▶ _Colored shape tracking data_

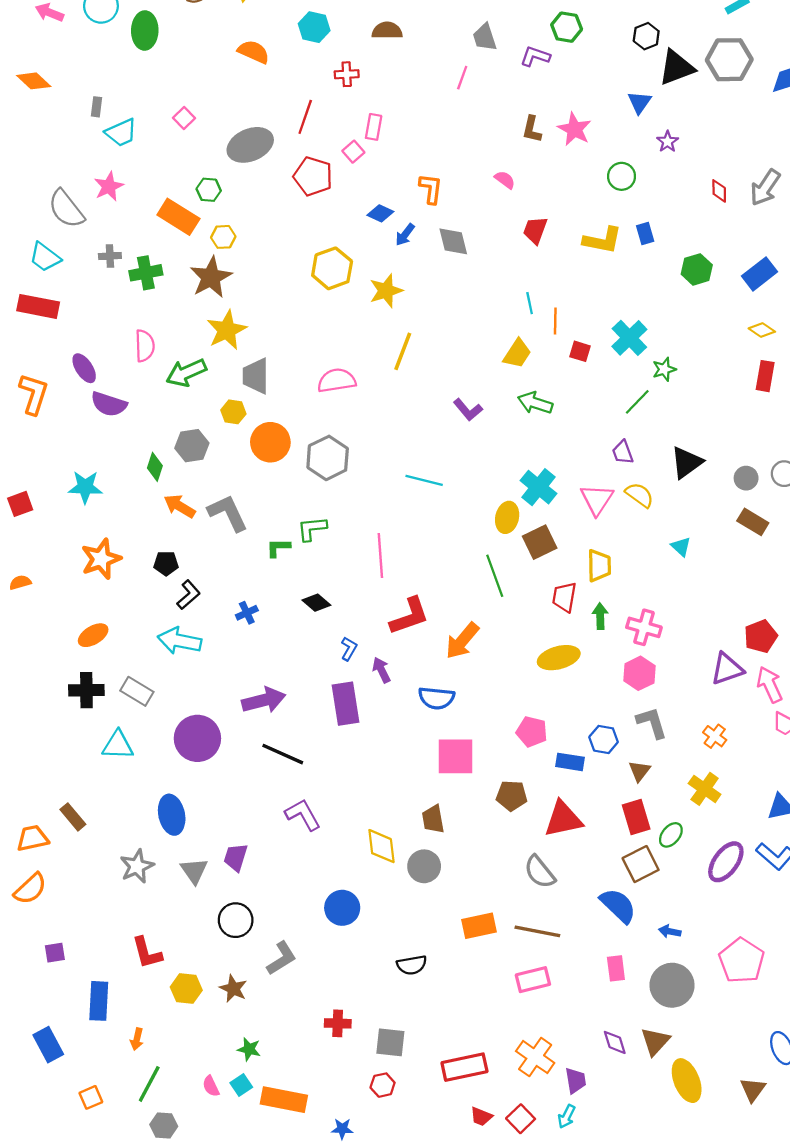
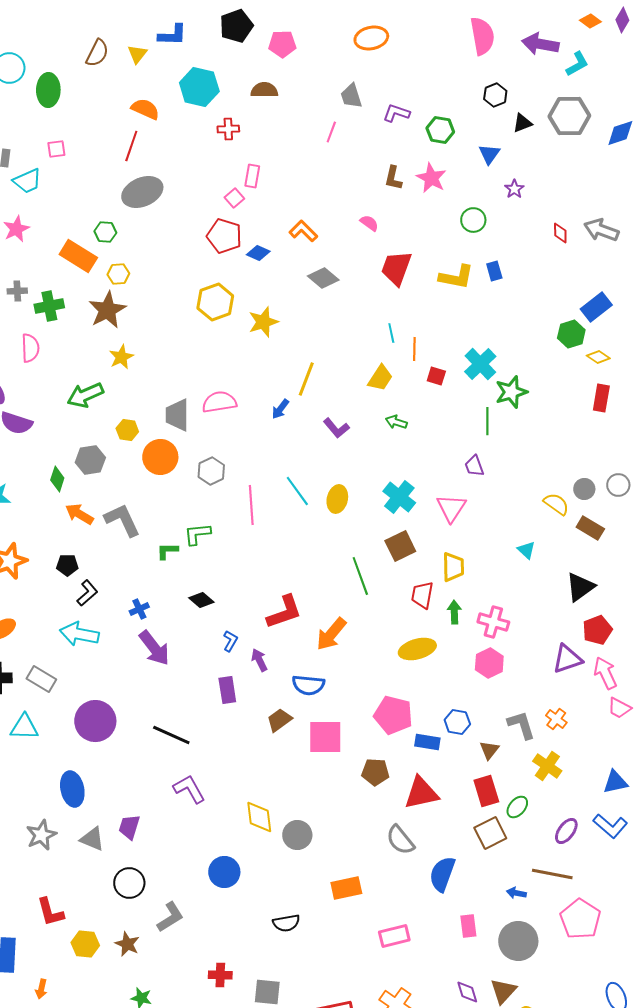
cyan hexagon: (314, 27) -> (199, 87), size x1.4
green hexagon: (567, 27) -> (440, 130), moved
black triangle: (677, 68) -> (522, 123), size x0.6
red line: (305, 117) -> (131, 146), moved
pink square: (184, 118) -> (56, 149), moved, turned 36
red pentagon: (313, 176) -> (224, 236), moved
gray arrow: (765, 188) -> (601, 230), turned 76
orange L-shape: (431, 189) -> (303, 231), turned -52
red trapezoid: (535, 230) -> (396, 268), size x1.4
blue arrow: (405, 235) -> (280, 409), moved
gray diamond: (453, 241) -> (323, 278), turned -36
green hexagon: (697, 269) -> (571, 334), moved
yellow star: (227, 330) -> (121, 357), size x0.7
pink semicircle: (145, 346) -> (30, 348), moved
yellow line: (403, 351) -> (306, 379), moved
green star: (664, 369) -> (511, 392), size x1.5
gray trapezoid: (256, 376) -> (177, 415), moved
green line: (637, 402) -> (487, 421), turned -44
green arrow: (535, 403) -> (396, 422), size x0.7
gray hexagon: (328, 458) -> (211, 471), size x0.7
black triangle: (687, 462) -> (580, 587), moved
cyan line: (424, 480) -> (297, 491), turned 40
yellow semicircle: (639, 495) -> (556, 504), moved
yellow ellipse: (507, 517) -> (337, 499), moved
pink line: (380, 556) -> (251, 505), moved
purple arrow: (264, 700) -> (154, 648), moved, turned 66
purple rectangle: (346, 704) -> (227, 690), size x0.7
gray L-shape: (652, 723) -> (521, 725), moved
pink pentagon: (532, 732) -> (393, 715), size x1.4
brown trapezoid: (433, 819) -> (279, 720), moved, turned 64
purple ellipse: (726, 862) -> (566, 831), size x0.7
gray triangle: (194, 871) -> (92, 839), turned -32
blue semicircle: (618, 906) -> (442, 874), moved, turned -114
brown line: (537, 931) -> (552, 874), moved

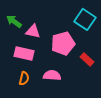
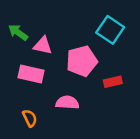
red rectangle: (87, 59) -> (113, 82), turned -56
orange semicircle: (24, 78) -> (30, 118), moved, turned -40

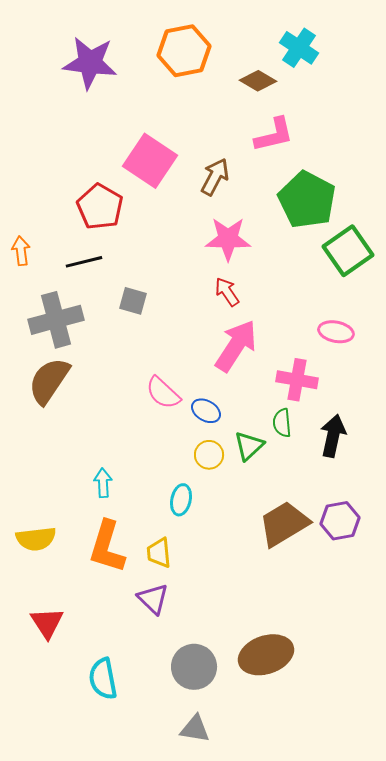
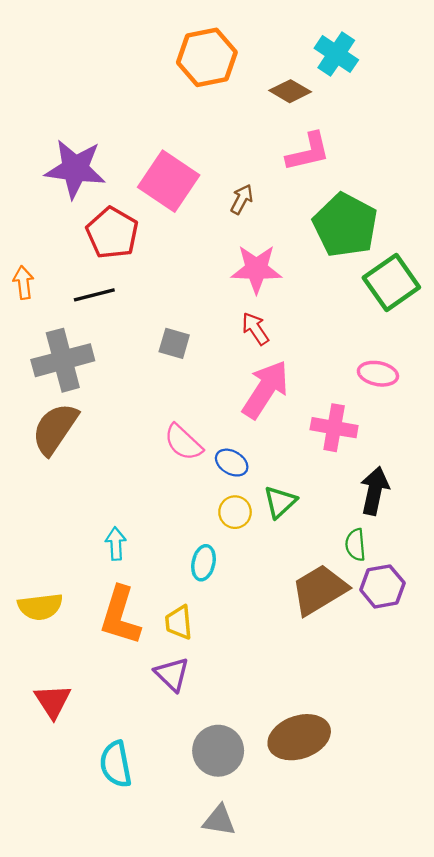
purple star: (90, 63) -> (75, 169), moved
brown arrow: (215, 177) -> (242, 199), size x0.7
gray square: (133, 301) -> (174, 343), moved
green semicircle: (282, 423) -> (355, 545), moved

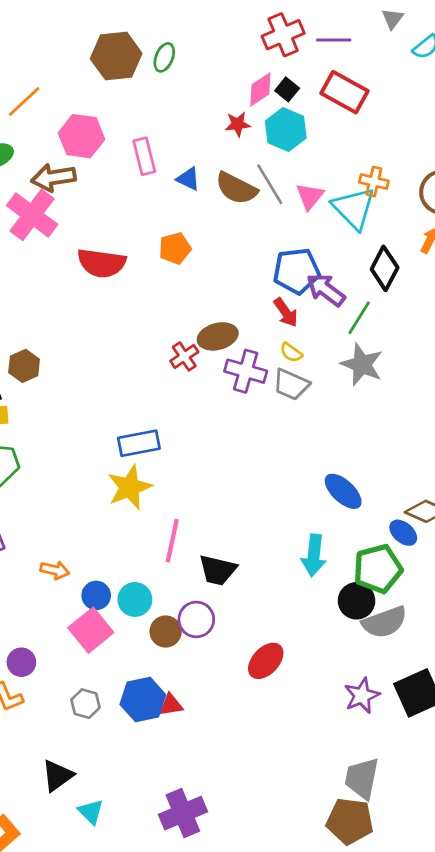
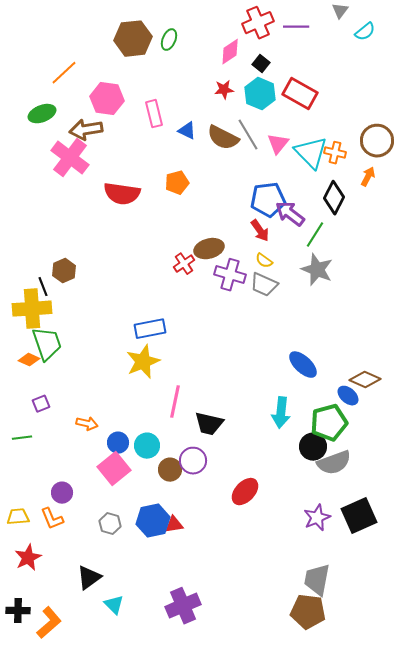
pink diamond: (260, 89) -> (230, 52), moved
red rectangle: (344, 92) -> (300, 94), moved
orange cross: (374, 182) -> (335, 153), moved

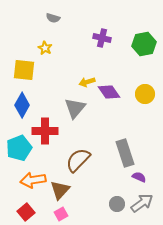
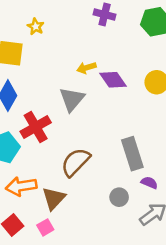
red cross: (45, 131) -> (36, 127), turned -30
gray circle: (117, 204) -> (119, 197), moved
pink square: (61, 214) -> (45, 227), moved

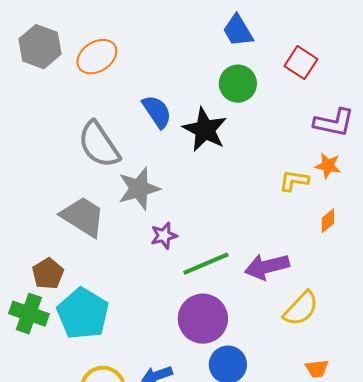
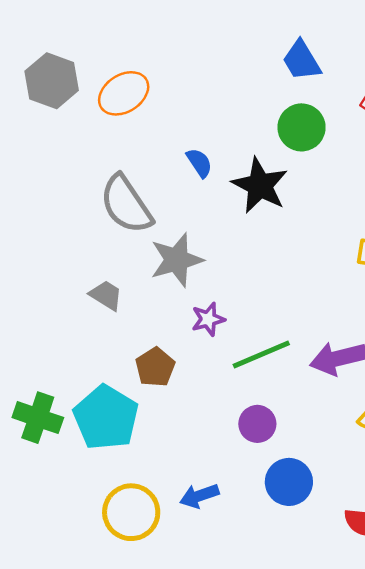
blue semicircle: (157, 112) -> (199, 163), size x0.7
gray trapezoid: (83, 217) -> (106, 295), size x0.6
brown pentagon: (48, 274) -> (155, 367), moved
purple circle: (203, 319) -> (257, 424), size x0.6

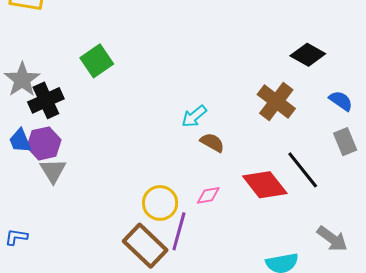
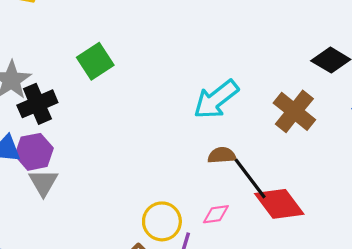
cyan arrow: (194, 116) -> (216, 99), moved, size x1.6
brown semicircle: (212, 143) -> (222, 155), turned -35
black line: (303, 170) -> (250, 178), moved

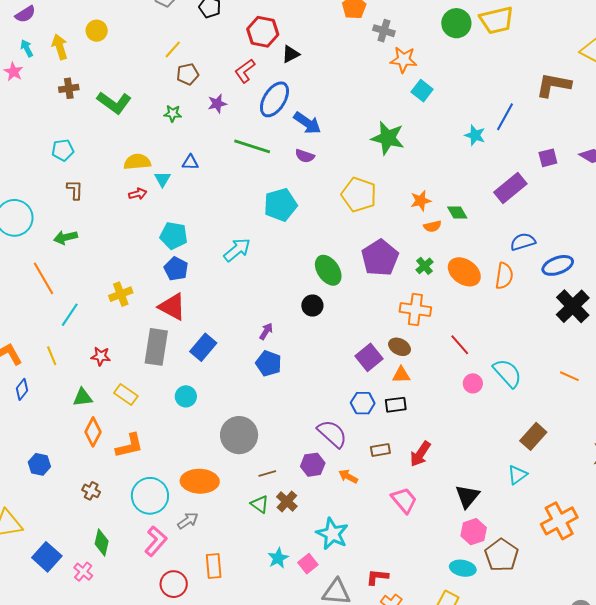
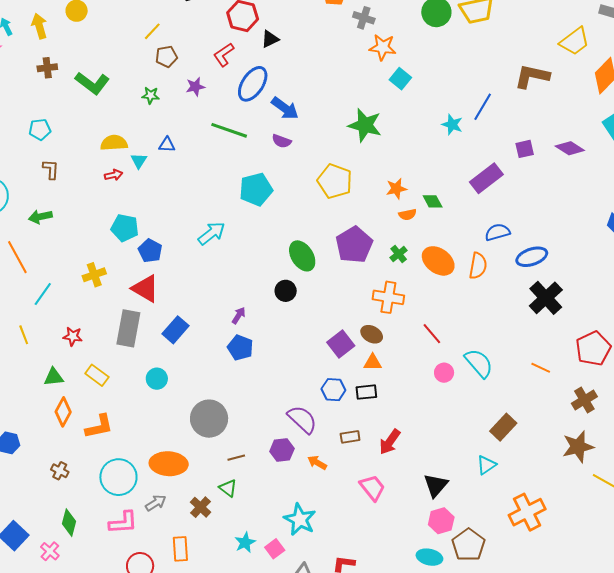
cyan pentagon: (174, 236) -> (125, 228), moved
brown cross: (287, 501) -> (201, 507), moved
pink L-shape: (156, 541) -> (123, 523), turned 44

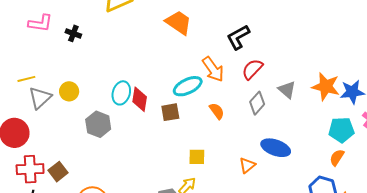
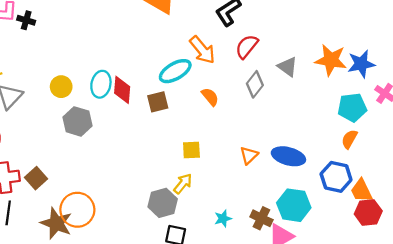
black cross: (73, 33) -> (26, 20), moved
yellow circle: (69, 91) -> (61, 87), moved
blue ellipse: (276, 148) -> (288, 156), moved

▶ _Work instructions_
Return the entries verbatim without images.

▶ _Result of the exercise_
cyan hexagon: (314, 27) -> (199, 87), size x1.4
green hexagon: (567, 27) -> (440, 130), moved
black triangle: (677, 68) -> (522, 123), size x0.6
red line: (305, 117) -> (131, 146), moved
pink square: (184, 118) -> (56, 149), moved, turned 36
red pentagon: (313, 176) -> (224, 236), moved
gray arrow: (765, 188) -> (601, 230), turned 76
orange L-shape: (431, 189) -> (303, 231), turned -52
red trapezoid: (535, 230) -> (396, 268), size x1.4
blue arrow: (405, 235) -> (280, 409), moved
gray diamond: (453, 241) -> (323, 278), turned -36
green hexagon: (697, 269) -> (571, 334), moved
yellow star: (227, 330) -> (121, 357), size x0.7
pink semicircle: (145, 346) -> (30, 348), moved
yellow line: (403, 351) -> (306, 379), moved
green star: (664, 369) -> (511, 392), size x1.5
gray trapezoid: (256, 376) -> (177, 415), moved
green line: (637, 402) -> (487, 421), turned -44
green arrow: (535, 403) -> (396, 422), size x0.7
gray hexagon: (328, 458) -> (211, 471), size x0.7
black triangle: (687, 462) -> (580, 587), moved
cyan line: (424, 480) -> (297, 491), turned 40
yellow semicircle: (639, 495) -> (556, 504), moved
yellow ellipse: (507, 517) -> (337, 499), moved
pink line: (380, 556) -> (251, 505), moved
purple arrow: (264, 700) -> (154, 648), moved, turned 66
purple rectangle: (346, 704) -> (227, 690), size x0.7
gray L-shape: (652, 723) -> (521, 725), moved
pink pentagon: (532, 732) -> (393, 715), size x1.4
brown trapezoid: (433, 819) -> (279, 720), moved, turned 64
purple ellipse: (726, 862) -> (566, 831), size x0.7
gray triangle: (194, 871) -> (92, 839), turned -32
blue semicircle: (618, 906) -> (442, 874), moved, turned -114
brown line: (537, 931) -> (552, 874), moved

red rectangle: (87, 59) -> (113, 82), turned -56
orange semicircle: (24, 78) -> (30, 118), moved, turned -40

purple star: (90, 63) -> (75, 169), moved
brown arrow: (215, 177) -> (242, 199), size x0.7
gray square: (133, 301) -> (174, 343), moved
green semicircle: (282, 423) -> (355, 545), moved

pink diamond: (260, 89) -> (230, 52), moved
red rectangle: (344, 92) -> (300, 94), moved
orange cross: (374, 182) -> (335, 153), moved

red cross: (45, 131) -> (36, 127), turned -30
gray circle: (117, 204) -> (119, 197), moved
pink square: (61, 214) -> (45, 227), moved

blue semicircle: (157, 112) -> (199, 163), size x0.7
gray trapezoid: (83, 217) -> (106, 295), size x0.6
brown pentagon: (48, 274) -> (155, 367), moved
purple circle: (203, 319) -> (257, 424), size x0.6

cyan arrow: (194, 116) -> (216, 99), moved, size x1.6
brown semicircle: (212, 143) -> (222, 155), turned -35
black line: (303, 170) -> (250, 178), moved

cyan pentagon: (174, 236) -> (125, 228), moved
brown cross: (287, 501) -> (201, 507), moved
pink L-shape: (156, 541) -> (123, 523), turned 44

black cross: (73, 33) -> (26, 20), moved
yellow circle: (69, 91) -> (61, 87), moved
blue ellipse: (276, 148) -> (288, 156), moved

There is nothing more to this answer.